* Task goal: The expected output is the exact lines from the one containing "J1 pin 2: GND -> 3V3" through the end of the data, inclusive, and nothing else.

[Edit difference data]
########################################

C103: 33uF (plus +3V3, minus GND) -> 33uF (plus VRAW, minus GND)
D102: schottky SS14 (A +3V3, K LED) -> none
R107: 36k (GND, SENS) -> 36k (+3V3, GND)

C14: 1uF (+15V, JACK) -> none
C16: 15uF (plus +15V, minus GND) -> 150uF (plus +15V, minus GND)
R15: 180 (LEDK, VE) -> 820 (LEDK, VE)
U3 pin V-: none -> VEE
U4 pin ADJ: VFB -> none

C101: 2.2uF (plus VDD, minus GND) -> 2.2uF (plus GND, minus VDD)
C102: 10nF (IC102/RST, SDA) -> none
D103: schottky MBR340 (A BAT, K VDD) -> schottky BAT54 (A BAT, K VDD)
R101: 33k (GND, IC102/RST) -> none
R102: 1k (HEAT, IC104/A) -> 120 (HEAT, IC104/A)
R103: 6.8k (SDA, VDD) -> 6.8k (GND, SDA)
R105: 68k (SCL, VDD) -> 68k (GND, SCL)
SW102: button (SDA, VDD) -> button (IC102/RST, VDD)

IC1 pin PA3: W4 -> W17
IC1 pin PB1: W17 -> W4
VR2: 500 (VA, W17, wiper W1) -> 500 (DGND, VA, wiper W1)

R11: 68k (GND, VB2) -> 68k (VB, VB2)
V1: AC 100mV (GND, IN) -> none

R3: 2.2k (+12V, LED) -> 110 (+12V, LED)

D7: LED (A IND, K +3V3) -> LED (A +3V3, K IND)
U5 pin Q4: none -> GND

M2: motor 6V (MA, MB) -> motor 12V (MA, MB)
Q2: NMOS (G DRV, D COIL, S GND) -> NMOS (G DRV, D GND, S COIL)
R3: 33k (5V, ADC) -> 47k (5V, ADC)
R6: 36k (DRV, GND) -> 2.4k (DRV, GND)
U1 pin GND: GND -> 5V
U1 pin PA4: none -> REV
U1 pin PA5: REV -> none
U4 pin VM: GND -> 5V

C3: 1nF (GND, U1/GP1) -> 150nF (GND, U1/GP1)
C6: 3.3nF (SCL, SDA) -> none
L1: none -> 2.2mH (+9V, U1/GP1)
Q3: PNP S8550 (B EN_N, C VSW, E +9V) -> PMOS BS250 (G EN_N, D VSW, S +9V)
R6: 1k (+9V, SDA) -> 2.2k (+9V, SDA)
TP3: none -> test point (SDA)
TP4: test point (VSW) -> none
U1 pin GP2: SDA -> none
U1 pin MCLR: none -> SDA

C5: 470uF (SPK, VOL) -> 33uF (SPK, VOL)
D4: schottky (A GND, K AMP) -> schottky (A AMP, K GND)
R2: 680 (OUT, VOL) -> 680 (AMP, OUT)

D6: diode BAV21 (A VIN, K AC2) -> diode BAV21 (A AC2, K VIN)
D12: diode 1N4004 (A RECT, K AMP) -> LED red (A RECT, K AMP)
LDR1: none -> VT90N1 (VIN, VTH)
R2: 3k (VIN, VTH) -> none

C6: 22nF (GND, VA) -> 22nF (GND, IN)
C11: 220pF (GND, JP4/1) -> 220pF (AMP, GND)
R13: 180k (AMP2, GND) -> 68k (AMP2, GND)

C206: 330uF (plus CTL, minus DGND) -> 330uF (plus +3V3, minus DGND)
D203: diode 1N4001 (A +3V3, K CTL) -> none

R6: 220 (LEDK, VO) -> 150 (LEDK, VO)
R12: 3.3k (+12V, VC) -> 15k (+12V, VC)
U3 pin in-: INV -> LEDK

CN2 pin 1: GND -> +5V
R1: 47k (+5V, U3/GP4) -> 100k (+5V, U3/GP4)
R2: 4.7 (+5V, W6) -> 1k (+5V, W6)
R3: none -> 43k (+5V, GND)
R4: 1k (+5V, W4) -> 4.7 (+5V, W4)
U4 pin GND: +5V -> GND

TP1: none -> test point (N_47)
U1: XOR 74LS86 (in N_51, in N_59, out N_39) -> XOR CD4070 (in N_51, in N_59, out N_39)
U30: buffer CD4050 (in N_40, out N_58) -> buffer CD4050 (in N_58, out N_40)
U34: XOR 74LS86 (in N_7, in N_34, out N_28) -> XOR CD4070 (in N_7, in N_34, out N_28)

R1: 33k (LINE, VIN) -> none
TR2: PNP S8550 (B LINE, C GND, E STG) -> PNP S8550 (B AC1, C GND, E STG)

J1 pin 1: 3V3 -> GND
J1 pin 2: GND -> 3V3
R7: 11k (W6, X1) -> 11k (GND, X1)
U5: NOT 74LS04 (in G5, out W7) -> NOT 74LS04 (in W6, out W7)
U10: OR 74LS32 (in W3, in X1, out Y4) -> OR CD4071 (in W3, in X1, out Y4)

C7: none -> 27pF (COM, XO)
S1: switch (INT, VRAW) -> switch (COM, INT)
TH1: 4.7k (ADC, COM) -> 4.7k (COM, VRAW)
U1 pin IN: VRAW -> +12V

########################################

* Written reply:
J1 pin 2: GND -> 3V3
R7: 11k (W6, X1) -> 11k (GND, X1)
U5: NOT 74LS04 (in G5, out W7) -> NOT 74LS04 (in W6, out W7)
U10: OR 74LS32 (in W3, in X1, out Y4) -> OR CD4071 (in W3, in X1, out Y4)

C7: none -> 27pF (COM, XO)
S1: switch (INT, VRAW) -> switch (COM, INT)
TH1: 4.7k (ADC, COM) -> 4.7k (COM, VRAW)
U1 pin IN: VRAW -> +12V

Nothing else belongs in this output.